WHAT YOU ARE ASKED TO DO
Print the entries that appear below, exactly as written and without their pictures.

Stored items

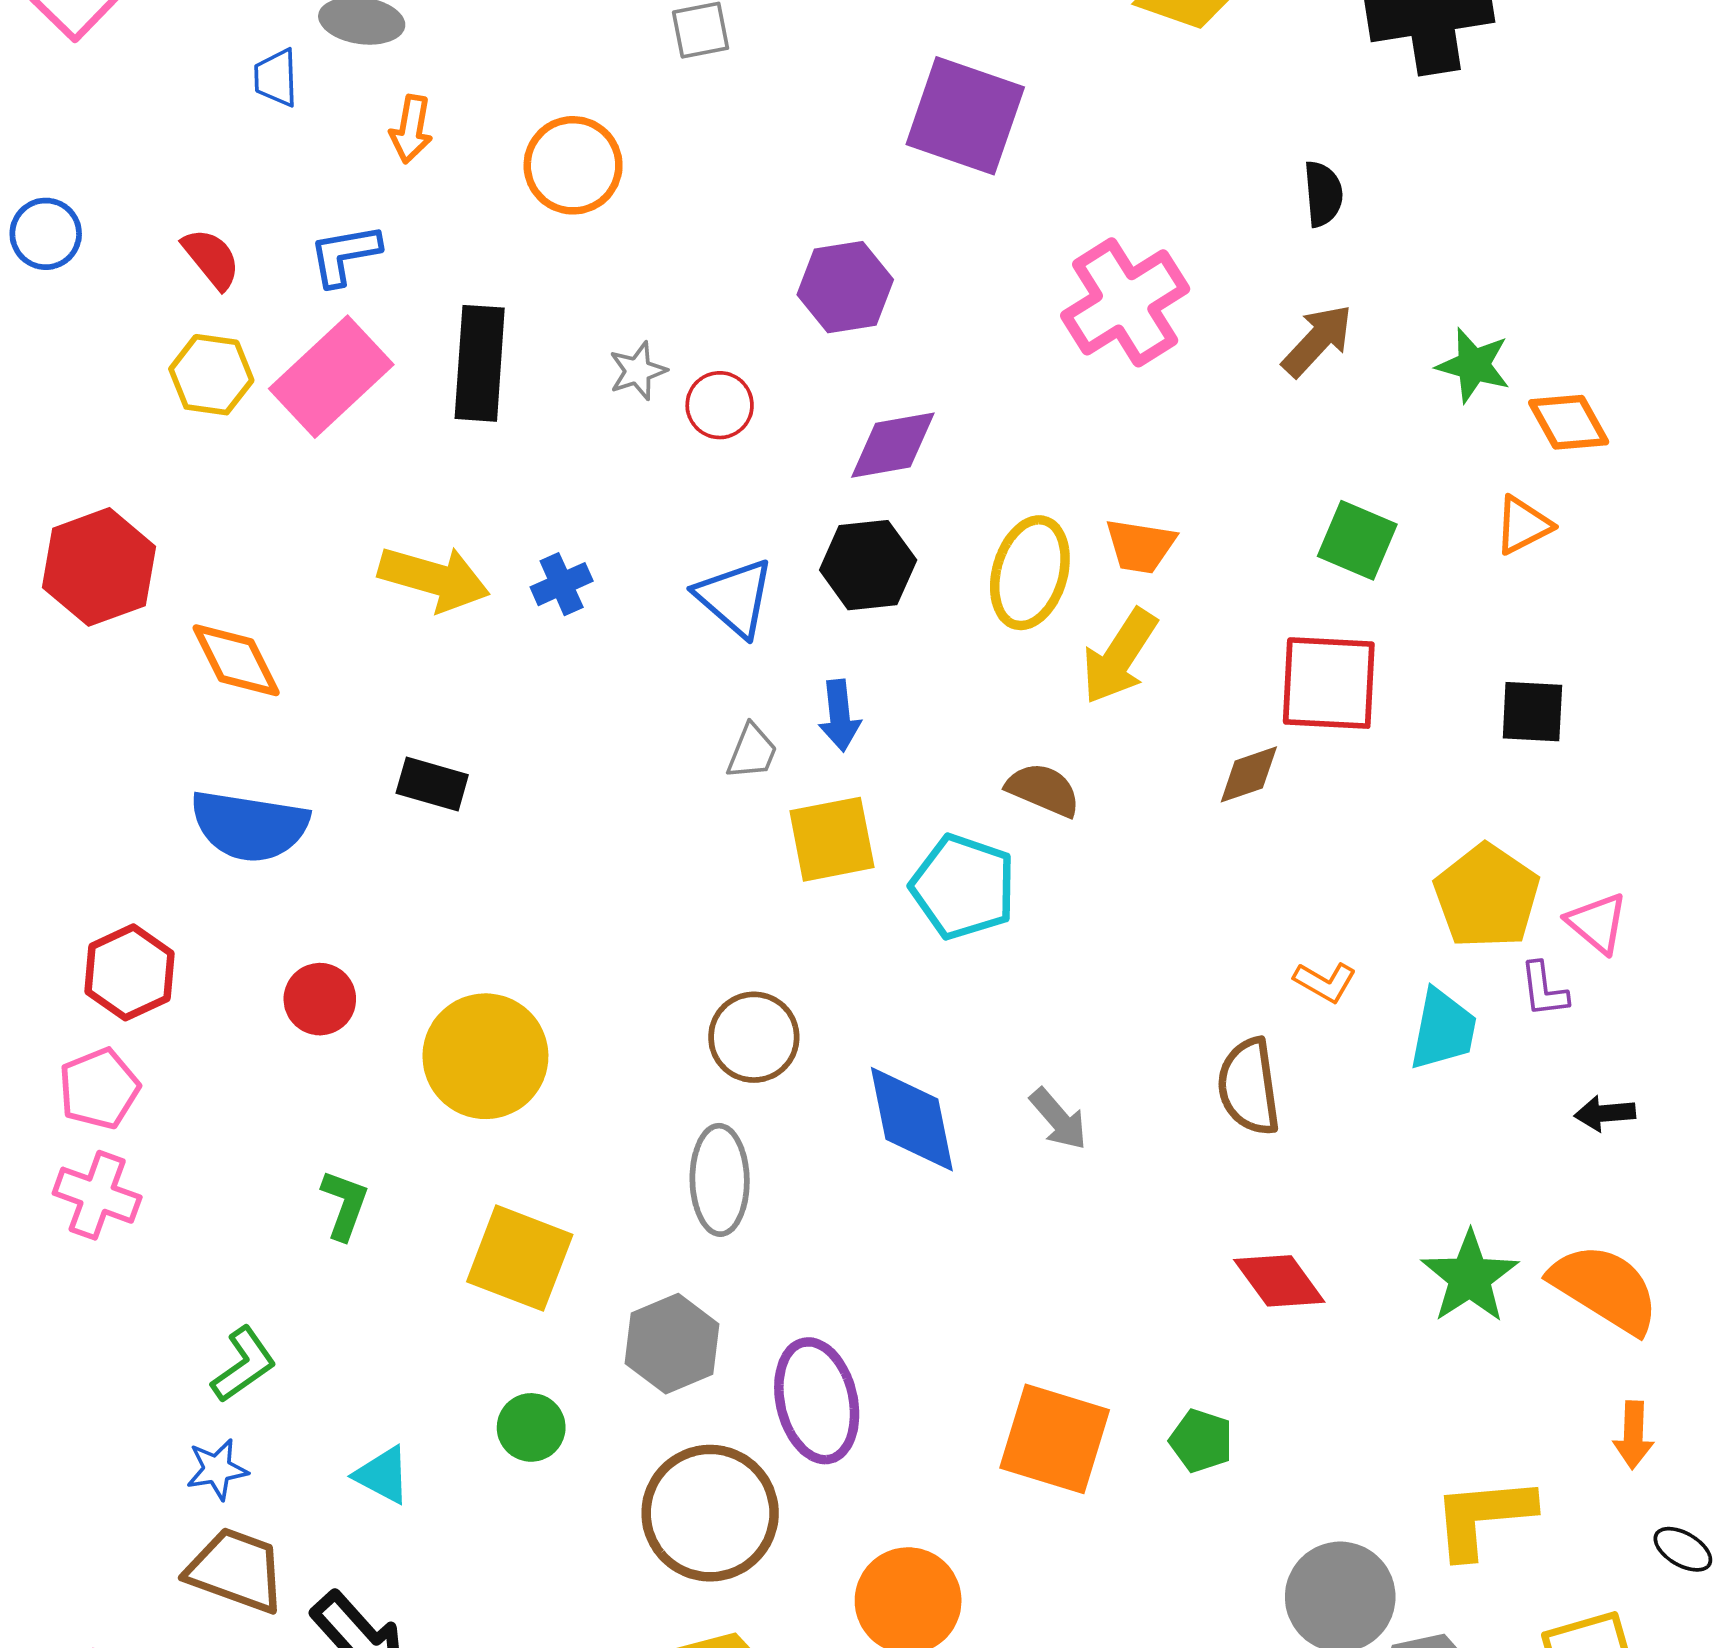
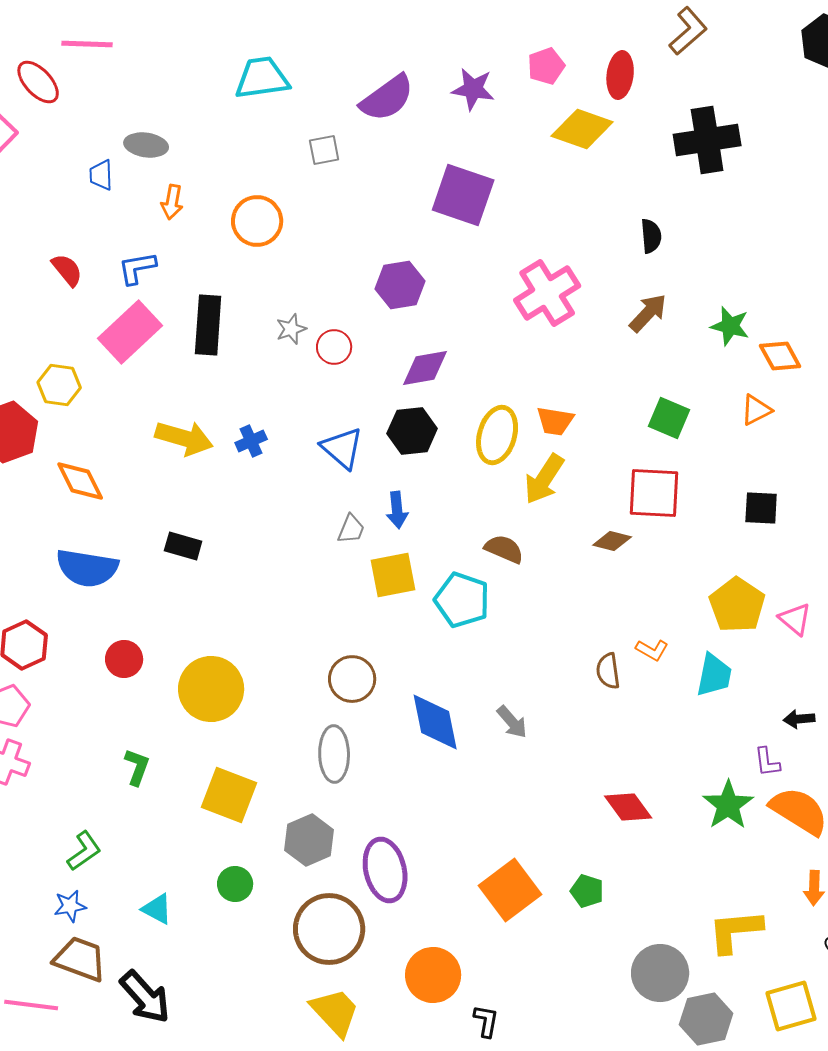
yellow hexagon: (211, 375) -> (59, 385), moved
brown diamond: (1249, 774) -> (612, 541), turned 33
purple L-shape: (1544, 990) -> (767, 762), moved
brown semicircle: (1249, 1087) -> (608, 671), moved, size x0.7
orange square: (1055, 1439) -> (510, 890), turned 36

SOLUTION FOR THIS TASK
yellow hexagon: (211, 375) -> (59, 385), moved
brown diamond: (1249, 774) -> (612, 541), turned 33
purple L-shape: (1544, 990) -> (767, 762), moved
brown semicircle: (1249, 1087) -> (608, 671), moved, size x0.7
orange square: (1055, 1439) -> (510, 890), turned 36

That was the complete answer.